*** Opening of Dataset content ***

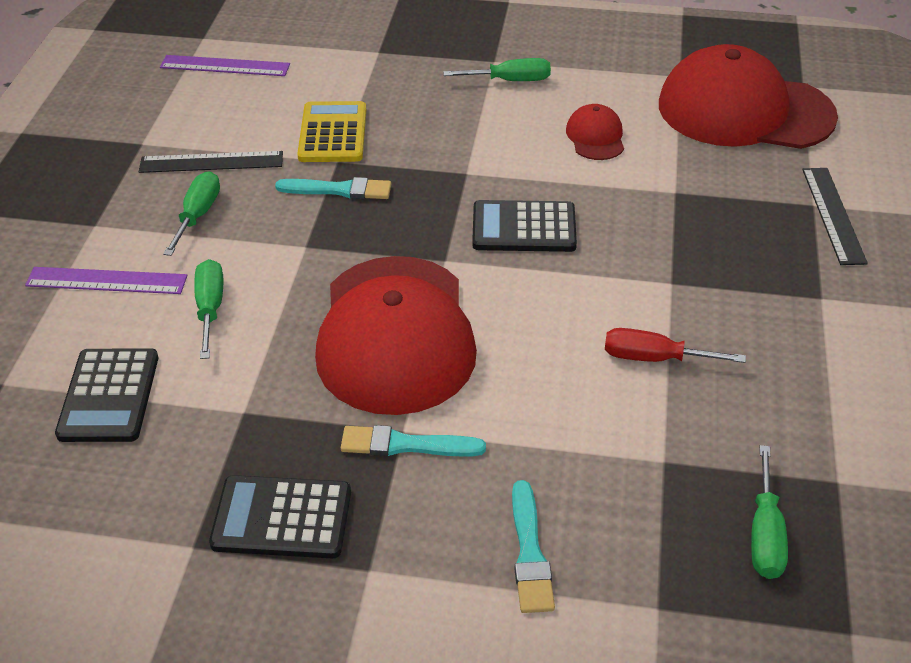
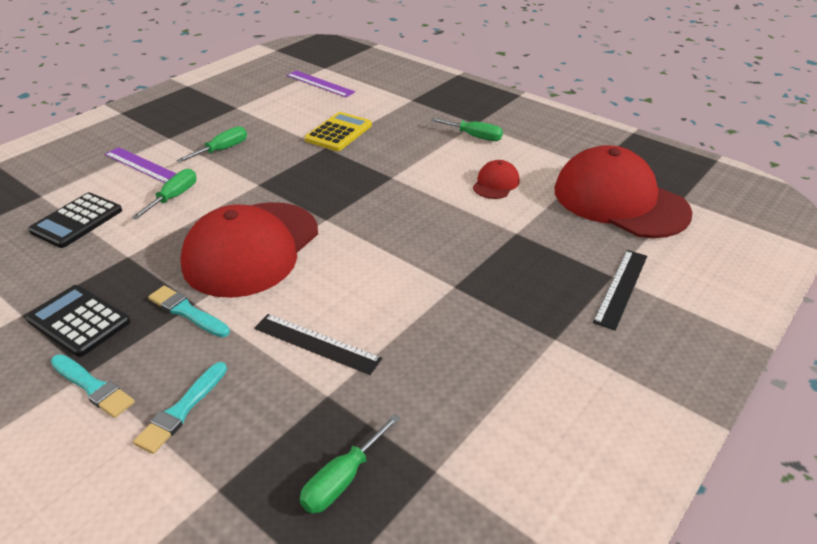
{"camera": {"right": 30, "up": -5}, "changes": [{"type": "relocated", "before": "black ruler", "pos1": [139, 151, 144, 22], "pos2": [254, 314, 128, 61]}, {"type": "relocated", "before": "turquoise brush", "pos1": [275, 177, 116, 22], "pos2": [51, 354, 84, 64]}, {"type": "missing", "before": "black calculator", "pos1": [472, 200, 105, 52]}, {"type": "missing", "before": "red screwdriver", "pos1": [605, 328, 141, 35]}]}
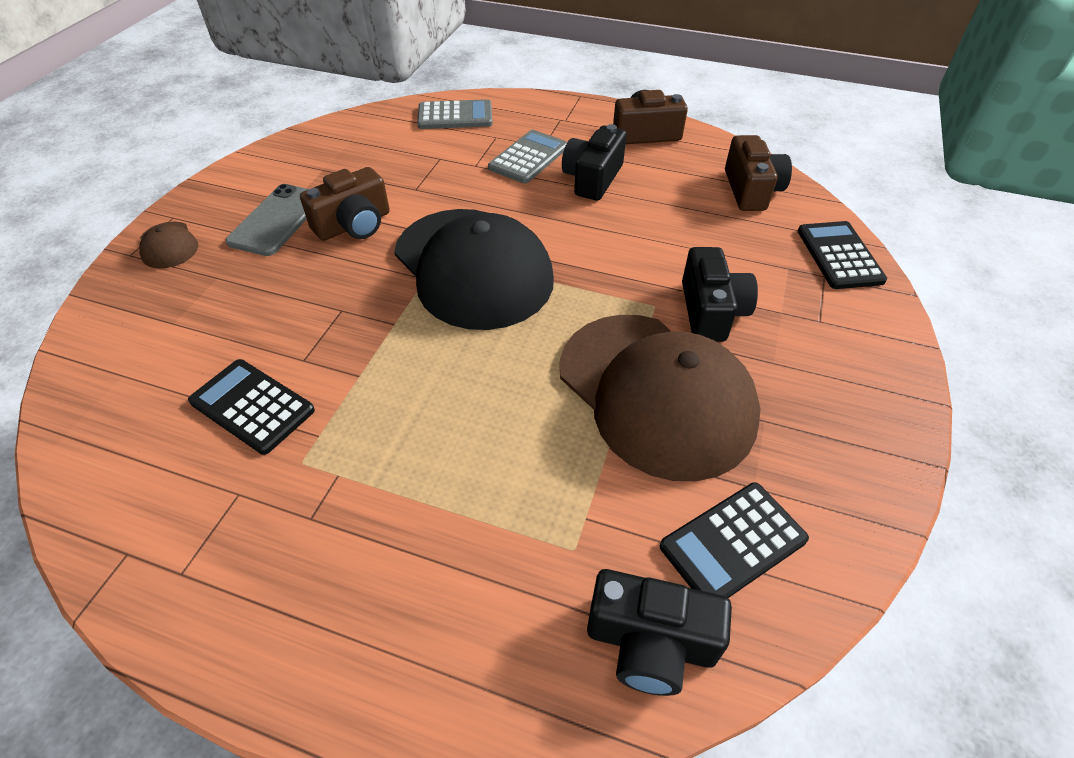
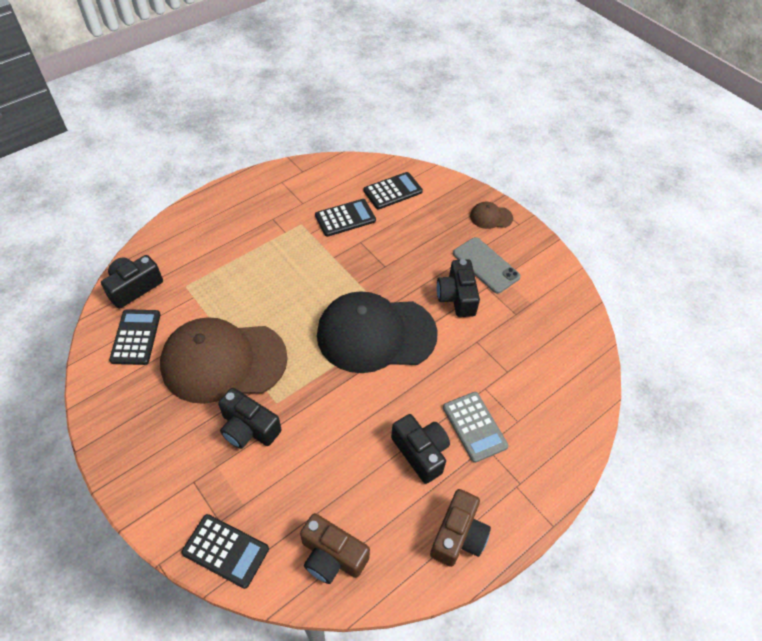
{"camera": {"right": 120, "up": 5}, "changes": [{"type": "missing", "before": "grey calculator", "pos1": [417, 99, 76, 30]}, {"type": "colour", "before": "brown camera", "after": "black camera", "pos1": [300, 167, 90, 74], "pos2": [437, 259, 43, 58]}, {"type": "appeared", "after": "black calculator", "pos2": [363, 172, 60, 37]}]}
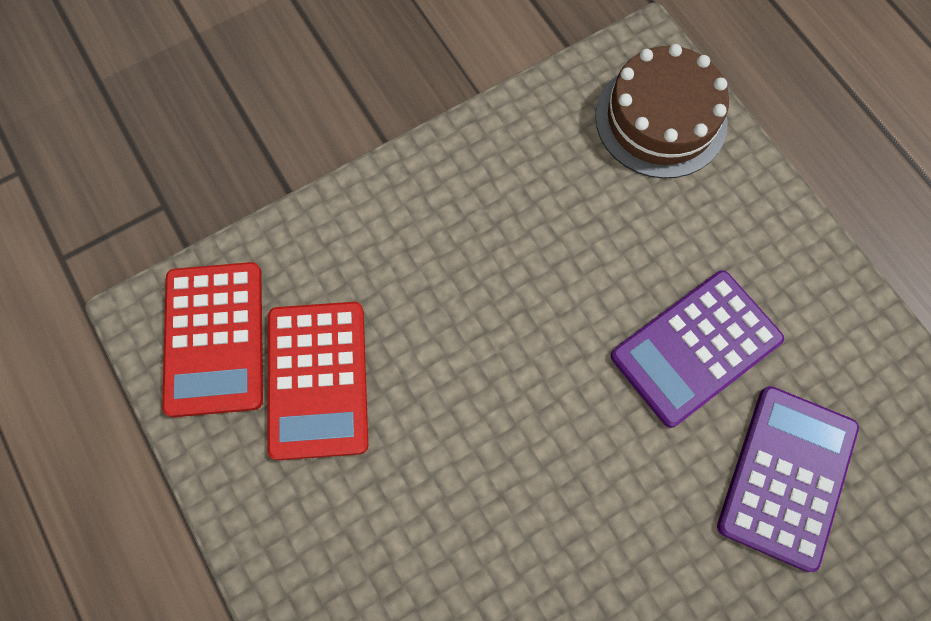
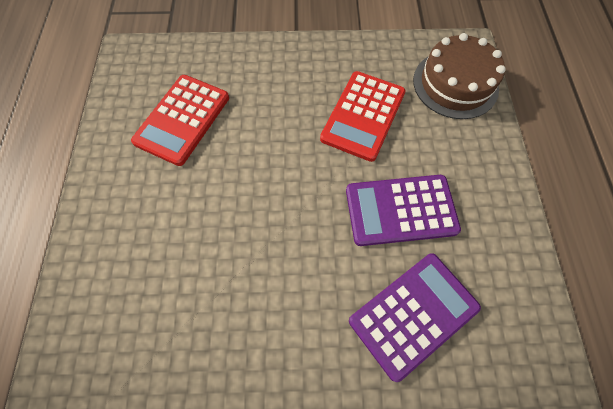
{"camera": {"right": 30, "up": -5}, "changes": [{"type": "relocated", "before": "red calculator", "pos1": [162, 262, 101, 155], "pos2": [320, 71, 86, 91]}]}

*** Close of Dataset content ***

Required work » Everything in the data above, apart from the pictures, should be retyped exactly.

Reply »
{"camera": {"right": 30, "up": -5}, "changes": [{"type": "relocated", "before": "black ruler", "pos1": [139, 151, 144, 22], "pos2": [254, 314, 128, 61]}, {"type": "relocated", "before": "turquoise brush", "pos1": [275, 177, 116, 22], "pos2": [51, 354, 84, 64]}, {"type": "missing", "before": "black calculator", "pos1": [472, 200, 105, 52]}, {"type": "missing", "before": "red screwdriver", "pos1": [605, 328, 141, 35]}]}
{"camera": {"right": 120, "up": 5}, "changes": [{"type": "missing", "before": "grey calculator", "pos1": [417, 99, 76, 30]}, {"type": "colour", "before": "brown camera", "after": "black camera", "pos1": [300, 167, 90, 74], "pos2": [437, 259, 43, 58]}, {"type": "appeared", "after": "black calculator", "pos2": [363, 172, 60, 37]}]}
{"camera": {"right": 30, "up": -5}, "changes": [{"type": "relocated", "before": "red calculator", "pos1": [162, 262, 101, 155], "pos2": [320, 71, 86, 91]}]}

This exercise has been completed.